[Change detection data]
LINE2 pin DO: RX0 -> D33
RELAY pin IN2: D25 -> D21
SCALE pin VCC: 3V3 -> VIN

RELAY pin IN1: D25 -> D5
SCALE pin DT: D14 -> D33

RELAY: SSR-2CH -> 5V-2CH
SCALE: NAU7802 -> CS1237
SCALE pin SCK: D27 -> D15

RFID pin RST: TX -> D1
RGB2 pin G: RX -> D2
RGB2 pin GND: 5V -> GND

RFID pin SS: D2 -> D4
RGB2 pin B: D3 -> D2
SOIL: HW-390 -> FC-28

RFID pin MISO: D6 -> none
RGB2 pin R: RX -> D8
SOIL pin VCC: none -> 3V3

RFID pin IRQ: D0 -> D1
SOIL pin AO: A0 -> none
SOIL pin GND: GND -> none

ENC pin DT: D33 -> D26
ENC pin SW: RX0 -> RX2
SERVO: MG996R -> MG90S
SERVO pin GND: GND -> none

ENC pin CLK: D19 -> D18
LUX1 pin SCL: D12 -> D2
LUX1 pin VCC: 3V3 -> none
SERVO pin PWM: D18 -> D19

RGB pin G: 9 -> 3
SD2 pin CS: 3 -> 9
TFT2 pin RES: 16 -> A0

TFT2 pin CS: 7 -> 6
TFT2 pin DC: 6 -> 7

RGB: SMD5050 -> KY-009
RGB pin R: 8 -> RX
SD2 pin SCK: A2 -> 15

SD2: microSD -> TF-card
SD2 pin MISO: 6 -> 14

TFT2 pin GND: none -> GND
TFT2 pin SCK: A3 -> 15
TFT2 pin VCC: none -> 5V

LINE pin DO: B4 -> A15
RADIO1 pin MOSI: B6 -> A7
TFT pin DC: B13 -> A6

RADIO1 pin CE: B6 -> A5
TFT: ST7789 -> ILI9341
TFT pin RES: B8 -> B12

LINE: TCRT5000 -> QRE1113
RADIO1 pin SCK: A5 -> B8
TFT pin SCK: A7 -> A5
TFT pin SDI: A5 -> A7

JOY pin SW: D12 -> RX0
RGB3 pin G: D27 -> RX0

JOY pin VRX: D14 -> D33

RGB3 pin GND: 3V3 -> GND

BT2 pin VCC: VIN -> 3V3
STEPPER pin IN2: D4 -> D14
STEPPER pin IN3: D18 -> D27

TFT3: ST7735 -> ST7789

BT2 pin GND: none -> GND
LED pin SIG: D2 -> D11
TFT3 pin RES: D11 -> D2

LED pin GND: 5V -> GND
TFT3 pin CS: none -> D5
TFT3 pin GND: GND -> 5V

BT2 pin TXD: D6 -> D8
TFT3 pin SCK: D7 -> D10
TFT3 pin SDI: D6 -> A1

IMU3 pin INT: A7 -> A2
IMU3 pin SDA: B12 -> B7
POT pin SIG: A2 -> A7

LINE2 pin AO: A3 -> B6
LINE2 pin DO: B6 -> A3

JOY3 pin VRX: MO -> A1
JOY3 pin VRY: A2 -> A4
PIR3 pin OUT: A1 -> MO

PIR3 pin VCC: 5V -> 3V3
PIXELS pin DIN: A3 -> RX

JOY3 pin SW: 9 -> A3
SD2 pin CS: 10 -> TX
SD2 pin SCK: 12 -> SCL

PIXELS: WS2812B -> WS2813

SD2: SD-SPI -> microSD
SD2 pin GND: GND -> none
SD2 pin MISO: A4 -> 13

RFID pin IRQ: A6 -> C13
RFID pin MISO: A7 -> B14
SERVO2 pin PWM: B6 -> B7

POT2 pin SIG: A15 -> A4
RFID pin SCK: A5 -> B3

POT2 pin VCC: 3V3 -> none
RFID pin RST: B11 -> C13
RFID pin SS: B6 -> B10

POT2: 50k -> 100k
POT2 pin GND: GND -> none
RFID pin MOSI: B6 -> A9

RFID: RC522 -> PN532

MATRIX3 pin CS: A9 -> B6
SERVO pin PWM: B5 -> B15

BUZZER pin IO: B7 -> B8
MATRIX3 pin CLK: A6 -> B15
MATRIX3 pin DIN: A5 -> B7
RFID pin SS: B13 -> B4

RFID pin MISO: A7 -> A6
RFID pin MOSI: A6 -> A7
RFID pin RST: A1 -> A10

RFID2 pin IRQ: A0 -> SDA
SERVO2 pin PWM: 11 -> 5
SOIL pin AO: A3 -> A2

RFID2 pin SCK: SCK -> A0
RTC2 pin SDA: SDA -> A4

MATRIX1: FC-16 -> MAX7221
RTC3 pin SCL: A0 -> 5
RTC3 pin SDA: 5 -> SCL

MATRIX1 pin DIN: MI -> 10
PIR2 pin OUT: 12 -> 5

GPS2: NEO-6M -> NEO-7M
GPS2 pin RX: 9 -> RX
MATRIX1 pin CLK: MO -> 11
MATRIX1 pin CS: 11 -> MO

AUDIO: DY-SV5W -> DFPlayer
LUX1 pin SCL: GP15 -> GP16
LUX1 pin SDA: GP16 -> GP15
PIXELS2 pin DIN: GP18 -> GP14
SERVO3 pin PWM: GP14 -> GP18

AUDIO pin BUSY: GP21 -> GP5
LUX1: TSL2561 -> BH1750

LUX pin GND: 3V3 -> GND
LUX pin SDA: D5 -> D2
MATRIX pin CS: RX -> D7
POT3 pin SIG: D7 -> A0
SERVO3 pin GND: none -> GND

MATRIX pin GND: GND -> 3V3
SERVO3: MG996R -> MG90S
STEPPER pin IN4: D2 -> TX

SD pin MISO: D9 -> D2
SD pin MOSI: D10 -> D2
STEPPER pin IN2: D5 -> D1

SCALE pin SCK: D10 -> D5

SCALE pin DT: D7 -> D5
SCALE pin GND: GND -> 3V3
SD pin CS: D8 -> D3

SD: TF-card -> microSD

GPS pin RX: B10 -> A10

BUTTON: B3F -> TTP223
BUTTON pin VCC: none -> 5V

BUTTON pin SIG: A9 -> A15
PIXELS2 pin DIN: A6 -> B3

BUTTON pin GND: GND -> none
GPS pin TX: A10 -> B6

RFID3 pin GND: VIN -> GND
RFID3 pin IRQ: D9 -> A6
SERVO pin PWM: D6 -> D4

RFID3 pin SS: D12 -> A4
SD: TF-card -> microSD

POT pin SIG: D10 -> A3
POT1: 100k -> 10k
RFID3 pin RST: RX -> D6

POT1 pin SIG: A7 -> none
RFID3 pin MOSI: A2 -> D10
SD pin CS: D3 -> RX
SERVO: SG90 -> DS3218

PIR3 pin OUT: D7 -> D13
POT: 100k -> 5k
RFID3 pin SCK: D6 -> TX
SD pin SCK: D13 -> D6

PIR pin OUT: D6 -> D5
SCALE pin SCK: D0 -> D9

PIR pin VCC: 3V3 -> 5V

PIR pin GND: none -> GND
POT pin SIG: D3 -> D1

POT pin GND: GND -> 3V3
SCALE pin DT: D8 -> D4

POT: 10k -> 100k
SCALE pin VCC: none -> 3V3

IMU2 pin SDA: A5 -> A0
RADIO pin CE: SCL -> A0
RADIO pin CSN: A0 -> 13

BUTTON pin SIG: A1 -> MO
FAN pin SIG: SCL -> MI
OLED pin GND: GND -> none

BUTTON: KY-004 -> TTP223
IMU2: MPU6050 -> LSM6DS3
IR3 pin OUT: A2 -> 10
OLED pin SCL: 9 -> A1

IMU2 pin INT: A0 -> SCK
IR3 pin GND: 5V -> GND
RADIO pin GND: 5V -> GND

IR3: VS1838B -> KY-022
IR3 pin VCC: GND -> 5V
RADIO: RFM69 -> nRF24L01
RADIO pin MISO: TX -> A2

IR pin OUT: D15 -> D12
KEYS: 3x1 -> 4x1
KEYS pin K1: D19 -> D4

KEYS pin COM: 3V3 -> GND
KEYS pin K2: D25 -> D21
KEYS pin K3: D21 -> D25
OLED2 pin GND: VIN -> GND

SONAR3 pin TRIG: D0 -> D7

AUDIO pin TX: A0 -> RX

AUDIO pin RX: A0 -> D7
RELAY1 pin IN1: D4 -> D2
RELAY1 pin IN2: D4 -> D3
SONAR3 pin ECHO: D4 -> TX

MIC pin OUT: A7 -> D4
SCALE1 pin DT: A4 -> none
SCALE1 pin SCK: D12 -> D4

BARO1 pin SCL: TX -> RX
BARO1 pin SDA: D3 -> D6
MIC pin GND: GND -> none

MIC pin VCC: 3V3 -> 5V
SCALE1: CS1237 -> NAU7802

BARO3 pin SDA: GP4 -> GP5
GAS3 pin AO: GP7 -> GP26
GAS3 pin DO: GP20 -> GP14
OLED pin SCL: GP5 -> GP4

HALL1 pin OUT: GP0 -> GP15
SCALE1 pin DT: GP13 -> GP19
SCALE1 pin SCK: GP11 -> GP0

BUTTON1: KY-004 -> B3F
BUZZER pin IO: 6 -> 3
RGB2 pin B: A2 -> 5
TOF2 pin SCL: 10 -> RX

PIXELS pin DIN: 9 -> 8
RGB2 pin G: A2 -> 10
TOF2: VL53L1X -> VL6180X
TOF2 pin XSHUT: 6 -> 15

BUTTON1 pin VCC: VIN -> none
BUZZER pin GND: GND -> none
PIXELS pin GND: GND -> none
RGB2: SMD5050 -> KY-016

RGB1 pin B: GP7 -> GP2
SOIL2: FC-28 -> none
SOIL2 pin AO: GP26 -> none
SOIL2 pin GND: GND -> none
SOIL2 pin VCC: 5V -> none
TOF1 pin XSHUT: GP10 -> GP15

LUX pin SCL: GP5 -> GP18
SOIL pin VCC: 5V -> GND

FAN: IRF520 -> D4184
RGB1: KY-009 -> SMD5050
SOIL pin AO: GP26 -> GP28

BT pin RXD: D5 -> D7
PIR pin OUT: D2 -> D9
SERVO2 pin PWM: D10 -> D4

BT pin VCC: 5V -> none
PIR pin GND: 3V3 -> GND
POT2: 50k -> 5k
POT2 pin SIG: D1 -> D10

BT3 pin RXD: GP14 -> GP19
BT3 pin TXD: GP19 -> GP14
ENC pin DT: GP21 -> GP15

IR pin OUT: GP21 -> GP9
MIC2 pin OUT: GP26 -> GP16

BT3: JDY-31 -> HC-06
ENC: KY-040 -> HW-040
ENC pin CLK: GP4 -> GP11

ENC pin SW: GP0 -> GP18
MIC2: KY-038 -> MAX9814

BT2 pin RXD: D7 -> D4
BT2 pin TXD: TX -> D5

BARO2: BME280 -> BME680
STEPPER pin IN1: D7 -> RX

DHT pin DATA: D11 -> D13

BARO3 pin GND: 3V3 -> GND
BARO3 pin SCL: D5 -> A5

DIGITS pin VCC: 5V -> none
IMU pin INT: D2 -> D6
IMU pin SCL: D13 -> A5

- YOUR INSTRUCTIONS
Figure out how many lines of the data above include "MOSI", then give the number and nothing more.

- PROBLEM SOLUTION
5